Edit tracking data
--------------------------------------------------
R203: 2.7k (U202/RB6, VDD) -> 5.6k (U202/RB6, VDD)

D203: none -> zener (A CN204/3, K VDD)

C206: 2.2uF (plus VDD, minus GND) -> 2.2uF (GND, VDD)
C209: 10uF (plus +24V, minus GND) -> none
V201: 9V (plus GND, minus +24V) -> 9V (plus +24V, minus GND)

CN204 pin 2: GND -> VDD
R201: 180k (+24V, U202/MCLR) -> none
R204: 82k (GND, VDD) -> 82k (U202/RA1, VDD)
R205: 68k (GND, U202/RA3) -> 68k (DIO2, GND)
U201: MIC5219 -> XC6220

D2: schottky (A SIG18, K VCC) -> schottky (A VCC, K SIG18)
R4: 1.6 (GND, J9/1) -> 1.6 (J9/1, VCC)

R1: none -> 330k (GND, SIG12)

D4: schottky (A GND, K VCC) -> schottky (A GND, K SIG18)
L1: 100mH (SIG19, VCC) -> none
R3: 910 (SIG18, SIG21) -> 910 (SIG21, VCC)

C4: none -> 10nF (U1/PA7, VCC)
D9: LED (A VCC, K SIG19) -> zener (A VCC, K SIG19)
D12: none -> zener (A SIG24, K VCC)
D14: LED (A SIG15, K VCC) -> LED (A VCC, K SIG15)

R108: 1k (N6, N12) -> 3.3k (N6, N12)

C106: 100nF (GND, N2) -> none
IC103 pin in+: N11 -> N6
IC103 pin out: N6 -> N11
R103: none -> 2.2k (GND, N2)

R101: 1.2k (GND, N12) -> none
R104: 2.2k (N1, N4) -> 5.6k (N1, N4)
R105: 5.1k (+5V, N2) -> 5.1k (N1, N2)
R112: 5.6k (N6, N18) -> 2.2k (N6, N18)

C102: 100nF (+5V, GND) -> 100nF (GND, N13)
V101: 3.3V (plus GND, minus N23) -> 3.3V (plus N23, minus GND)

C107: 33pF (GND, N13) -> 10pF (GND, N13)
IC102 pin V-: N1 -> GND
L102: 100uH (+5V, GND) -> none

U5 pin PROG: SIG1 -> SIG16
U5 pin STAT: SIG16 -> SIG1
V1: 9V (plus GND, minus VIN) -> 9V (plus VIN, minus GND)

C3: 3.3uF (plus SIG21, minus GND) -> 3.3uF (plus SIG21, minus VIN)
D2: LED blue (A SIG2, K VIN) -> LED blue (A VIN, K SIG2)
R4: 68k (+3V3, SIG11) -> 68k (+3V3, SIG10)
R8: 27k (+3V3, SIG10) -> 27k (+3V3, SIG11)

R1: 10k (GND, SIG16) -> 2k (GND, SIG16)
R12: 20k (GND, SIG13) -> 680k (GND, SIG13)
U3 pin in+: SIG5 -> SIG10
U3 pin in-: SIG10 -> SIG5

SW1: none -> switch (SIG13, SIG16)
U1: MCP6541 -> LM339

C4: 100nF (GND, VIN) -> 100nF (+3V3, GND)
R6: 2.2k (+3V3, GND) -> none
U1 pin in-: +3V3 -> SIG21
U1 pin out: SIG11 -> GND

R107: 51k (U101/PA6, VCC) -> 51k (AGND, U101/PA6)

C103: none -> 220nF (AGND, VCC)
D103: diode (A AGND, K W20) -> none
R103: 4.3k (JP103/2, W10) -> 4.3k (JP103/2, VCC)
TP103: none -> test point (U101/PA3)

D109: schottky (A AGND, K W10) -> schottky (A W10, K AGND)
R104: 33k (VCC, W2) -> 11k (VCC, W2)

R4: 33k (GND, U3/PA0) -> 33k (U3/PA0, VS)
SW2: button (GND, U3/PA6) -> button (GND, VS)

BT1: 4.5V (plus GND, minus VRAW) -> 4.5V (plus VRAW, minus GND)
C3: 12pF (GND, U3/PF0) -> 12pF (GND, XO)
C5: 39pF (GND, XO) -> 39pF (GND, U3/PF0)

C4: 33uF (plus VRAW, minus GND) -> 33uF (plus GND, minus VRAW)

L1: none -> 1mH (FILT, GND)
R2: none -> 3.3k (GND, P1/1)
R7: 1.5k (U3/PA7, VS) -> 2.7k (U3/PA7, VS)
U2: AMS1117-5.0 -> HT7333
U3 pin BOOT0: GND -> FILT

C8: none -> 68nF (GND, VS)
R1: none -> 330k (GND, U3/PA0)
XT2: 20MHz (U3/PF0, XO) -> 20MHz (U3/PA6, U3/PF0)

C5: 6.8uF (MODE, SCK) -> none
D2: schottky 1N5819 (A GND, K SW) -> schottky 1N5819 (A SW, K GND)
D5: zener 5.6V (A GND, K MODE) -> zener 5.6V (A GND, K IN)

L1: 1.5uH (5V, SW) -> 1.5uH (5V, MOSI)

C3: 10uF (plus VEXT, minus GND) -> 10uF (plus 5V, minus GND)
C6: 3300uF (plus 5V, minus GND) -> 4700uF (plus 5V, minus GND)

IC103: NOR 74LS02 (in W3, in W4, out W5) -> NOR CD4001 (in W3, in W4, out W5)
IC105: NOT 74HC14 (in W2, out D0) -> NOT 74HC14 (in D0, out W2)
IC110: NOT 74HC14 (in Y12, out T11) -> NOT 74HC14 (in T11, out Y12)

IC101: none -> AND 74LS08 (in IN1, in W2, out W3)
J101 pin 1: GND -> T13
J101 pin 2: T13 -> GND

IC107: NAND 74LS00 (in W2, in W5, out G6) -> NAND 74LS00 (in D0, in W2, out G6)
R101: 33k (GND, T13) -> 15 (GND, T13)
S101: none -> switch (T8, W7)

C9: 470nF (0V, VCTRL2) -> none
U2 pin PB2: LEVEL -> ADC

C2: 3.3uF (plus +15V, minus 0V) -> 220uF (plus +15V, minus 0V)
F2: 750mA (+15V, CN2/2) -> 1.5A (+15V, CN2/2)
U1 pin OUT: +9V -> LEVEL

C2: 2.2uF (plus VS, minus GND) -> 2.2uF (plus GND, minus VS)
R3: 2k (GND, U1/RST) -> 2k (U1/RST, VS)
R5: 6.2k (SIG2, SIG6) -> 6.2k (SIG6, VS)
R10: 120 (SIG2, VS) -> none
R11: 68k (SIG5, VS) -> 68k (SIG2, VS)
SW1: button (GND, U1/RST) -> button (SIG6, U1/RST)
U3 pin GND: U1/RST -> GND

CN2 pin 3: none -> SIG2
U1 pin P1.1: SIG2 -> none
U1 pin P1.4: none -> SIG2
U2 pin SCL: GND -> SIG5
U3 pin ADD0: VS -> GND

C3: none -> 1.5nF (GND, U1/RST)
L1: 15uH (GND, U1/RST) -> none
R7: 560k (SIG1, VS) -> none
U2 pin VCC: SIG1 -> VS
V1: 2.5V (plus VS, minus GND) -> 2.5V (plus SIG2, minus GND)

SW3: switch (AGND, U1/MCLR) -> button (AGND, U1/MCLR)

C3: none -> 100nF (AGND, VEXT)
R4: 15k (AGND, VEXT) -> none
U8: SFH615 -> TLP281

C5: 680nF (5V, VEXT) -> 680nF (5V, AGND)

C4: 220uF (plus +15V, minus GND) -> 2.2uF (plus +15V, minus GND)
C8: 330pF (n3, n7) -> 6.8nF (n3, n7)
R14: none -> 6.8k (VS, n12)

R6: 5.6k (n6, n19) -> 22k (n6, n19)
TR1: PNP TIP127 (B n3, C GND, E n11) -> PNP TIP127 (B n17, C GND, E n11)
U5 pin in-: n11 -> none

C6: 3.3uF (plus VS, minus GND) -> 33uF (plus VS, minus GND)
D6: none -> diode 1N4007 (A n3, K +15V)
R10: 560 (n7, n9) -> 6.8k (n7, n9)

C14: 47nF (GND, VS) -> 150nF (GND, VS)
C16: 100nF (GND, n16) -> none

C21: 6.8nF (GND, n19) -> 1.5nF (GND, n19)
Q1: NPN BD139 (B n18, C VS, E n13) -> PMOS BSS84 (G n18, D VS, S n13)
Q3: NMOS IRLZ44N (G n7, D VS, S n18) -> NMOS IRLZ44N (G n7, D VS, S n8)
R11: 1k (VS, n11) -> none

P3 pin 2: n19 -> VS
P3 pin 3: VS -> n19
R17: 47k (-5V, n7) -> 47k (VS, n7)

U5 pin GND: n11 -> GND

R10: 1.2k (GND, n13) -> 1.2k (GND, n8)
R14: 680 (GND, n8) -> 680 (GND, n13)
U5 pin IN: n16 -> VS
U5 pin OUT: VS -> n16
--------------------------------------------------
*Task to carry out*. Your task for the entries above: copy exactly the span starting with the line with "XT2: 20MHz (U3/PF0, XO)" and going on through the line with "IC101: none ->", both lines included, and nothing else.

*Result of the exercise*.
XT2: 20MHz (U3/PF0, XO) -> 20MHz (U3/PA6, U3/PF0)

C5: 6.8uF (MODE, SCK) -> none
D2: schottky 1N5819 (A GND, K SW) -> schottky 1N5819 (A SW, K GND)
D5: zener 5.6V (A GND, K MODE) -> zener 5.6V (A GND, K IN)

L1: 1.5uH (5V, SW) -> 1.5uH (5V, MOSI)

C3: 10uF (plus VEXT, minus GND) -> 10uF (plus 5V, minus GND)
C6: 3300uF (plus 5V, minus GND) -> 4700uF (plus 5V, minus GND)

IC103: NOR 74LS02 (in W3, in W4, out W5) -> NOR CD4001 (in W3, in W4, out W5)
IC105: NOT 74HC14 (in W2, out D0) -> NOT 74HC14 (in D0, out W2)
IC110: NOT 74HC14 (in Y12, out T11) -> NOT 74HC14 (in T11, out Y12)

IC101: none -> AND 74LS08 (in IN1, in W2, out W3)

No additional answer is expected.